EXERCISE GOAL
Write out each entry below exactly; the images do not belong in your copy.
━━ EXTRACTED MATERIAL ━━
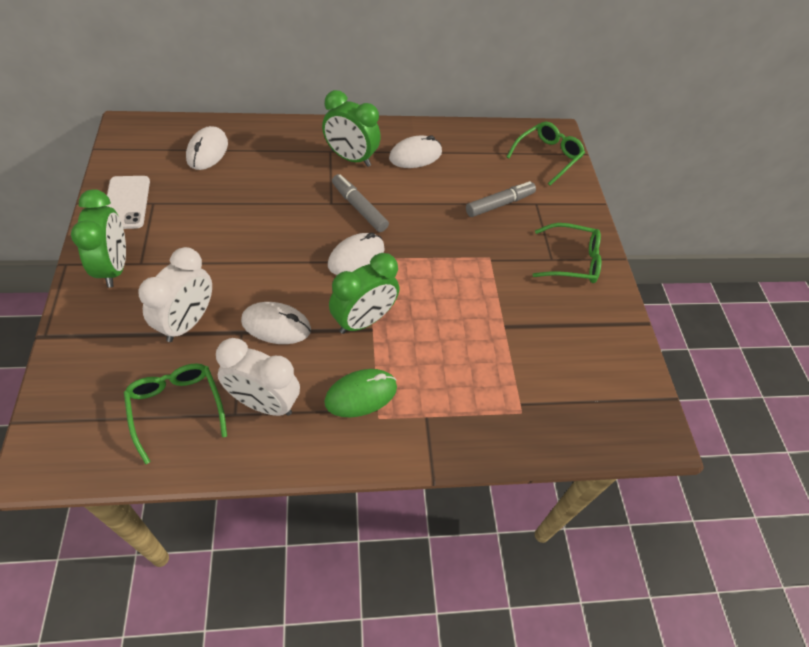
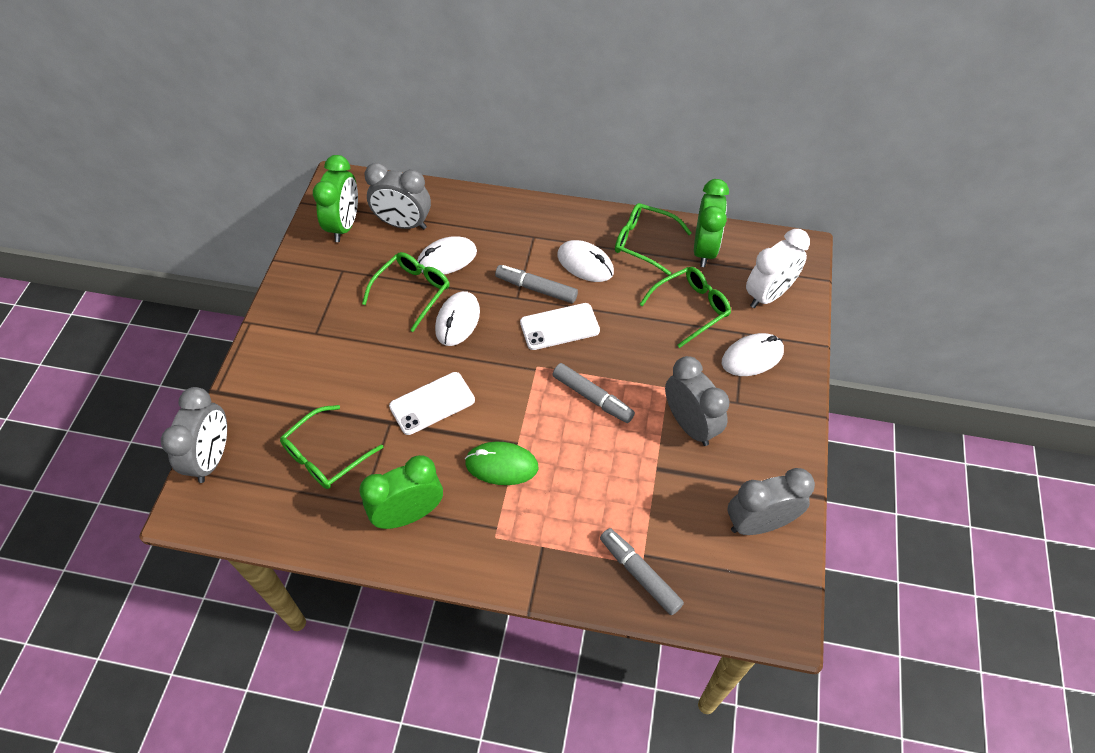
green glasses: 3 -> 4
grey clock: 0 -> 4
grey marker: 2 -> 3
white clock: 2 -> 1
white phone: 1 -> 2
━━━
SOLUTION TO THE PROBLEM
green glasses: 3 -> 4
grey clock: 0 -> 4
grey marker: 2 -> 3
white clock: 2 -> 1
white phone: 1 -> 2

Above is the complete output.